Every entry gets copied exactly. No images go into the copy.
::: Record excerpts :::
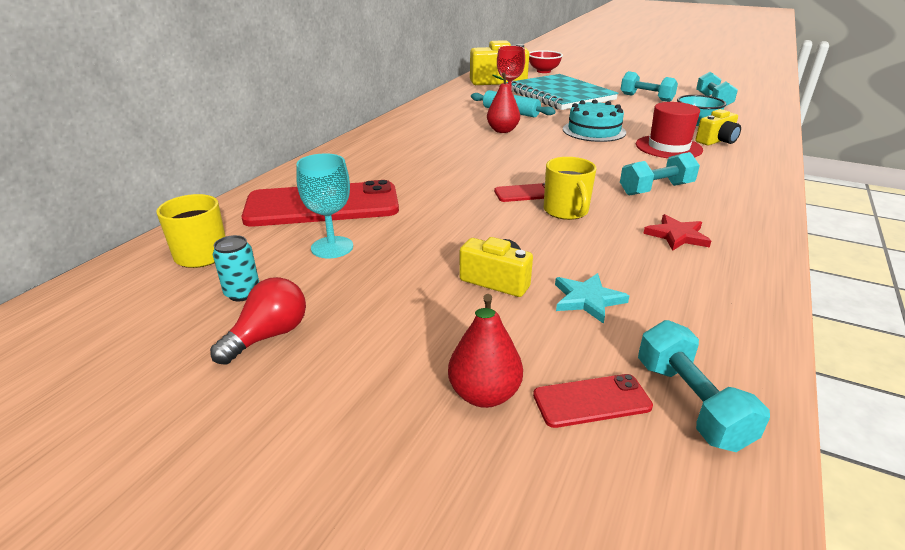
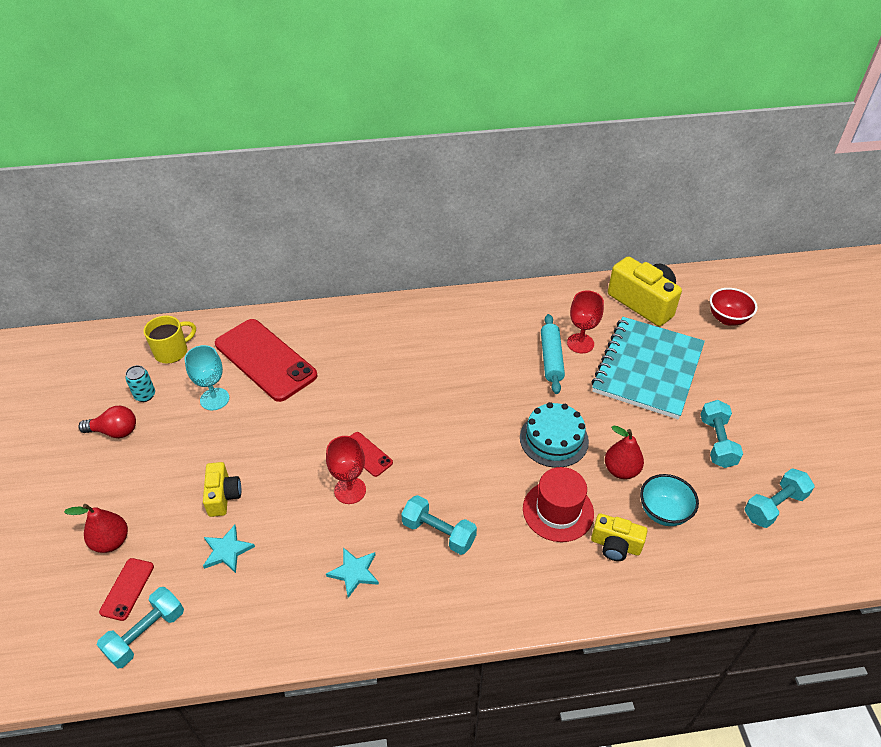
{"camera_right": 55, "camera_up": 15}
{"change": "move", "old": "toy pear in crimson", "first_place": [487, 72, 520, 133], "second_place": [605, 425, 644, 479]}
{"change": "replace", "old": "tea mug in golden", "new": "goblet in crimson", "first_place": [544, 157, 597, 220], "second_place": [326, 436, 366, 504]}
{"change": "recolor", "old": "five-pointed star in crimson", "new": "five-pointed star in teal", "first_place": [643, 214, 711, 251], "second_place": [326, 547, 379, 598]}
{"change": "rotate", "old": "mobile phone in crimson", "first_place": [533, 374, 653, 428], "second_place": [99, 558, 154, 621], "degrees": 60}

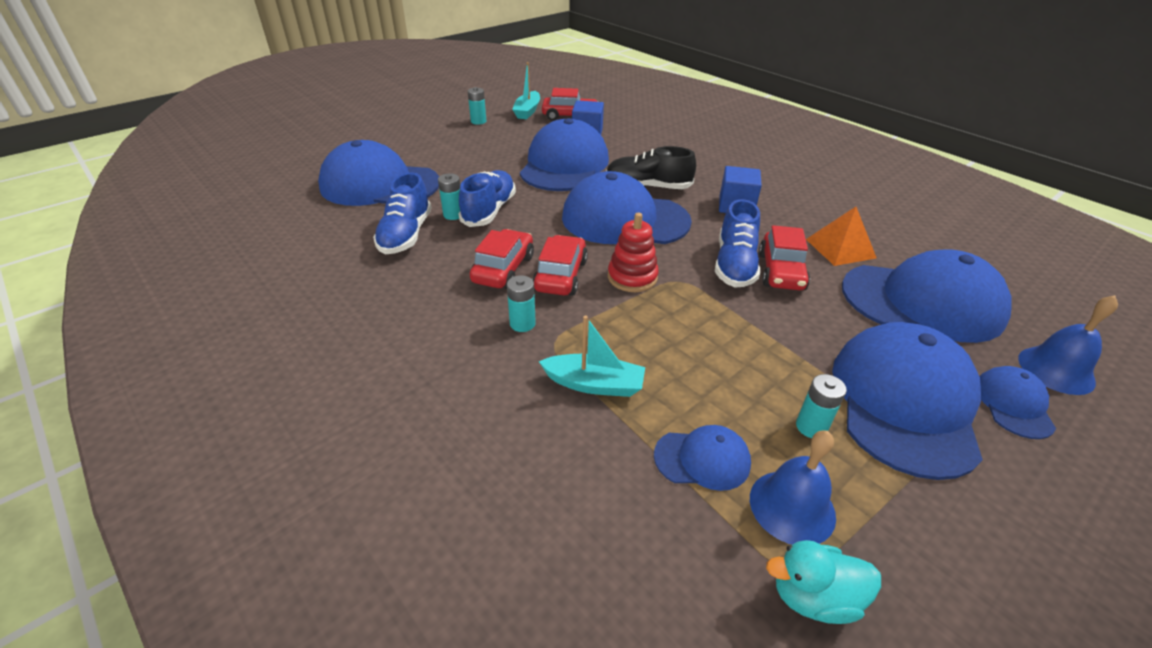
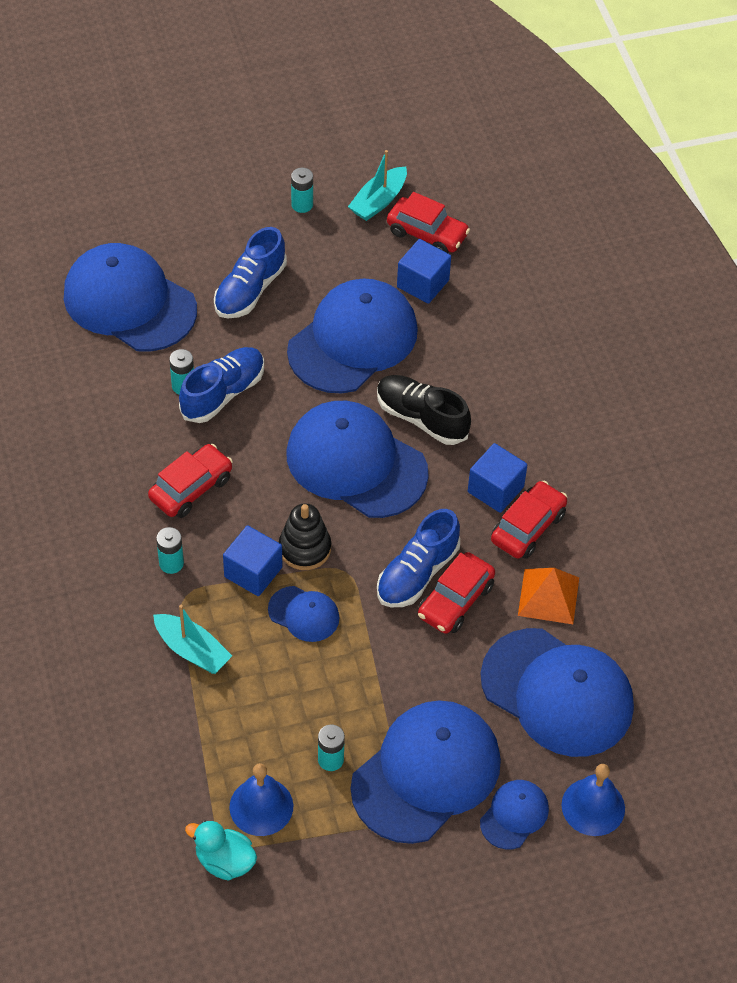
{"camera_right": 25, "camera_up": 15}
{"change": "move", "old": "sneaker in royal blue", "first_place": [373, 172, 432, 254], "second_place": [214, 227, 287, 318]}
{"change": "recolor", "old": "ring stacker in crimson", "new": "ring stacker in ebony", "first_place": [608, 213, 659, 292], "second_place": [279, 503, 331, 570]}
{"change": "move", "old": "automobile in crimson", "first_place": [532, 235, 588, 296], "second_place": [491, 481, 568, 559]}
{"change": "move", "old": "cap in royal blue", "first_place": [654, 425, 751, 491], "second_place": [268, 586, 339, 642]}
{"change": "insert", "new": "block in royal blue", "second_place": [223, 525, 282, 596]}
:::
→ Output for this task
{"camera_right": 55, "camera_up": 15}
{"change": "move", "old": "toy pear in crimson", "first_place": [487, 72, 520, 133], "second_place": [605, 425, 644, 479]}
{"change": "replace", "old": "tea mug in golden", "new": "goblet in crimson", "first_place": [544, 157, 597, 220], "second_place": [326, 436, 366, 504]}
{"change": "recolor", "old": "five-pointed star in crimson", "new": "five-pointed star in teal", "first_place": [643, 214, 711, 251], "second_place": [326, 547, 379, 598]}
{"change": "rotate", "old": "mobile phone in crimson", "first_place": [533, 374, 653, 428], "second_place": [99, 558, 154, 621], "degrees": 60}

{"camera_right": 25, "camera_up": 15}
{"change": "move", "old": "sneaker in royal blue", "first_place": [373, 172, 432, 254], "second_place": [214, 227, 287, 318]}
{"change": "recolor", "old": "ring stacker in crimson", "new": "ring stacker in ebony", "first_place": [608, 213, 659, 292], "second_place": [279, 503, 331, 570]}
{"change": "move", "old": "automobile in crimson", "first_place": [532, 235, 588, 296], "second_place": [491, 481, 568, 559]}
{"change": "move", "old": "cap in royal blue", "first_place": [654, 425, 751, 491], "second_place": [268, 586, 339, 642]}
{"change": "insert", "new": "block in royal blue", "second_place": [223, 525, 282, 596]}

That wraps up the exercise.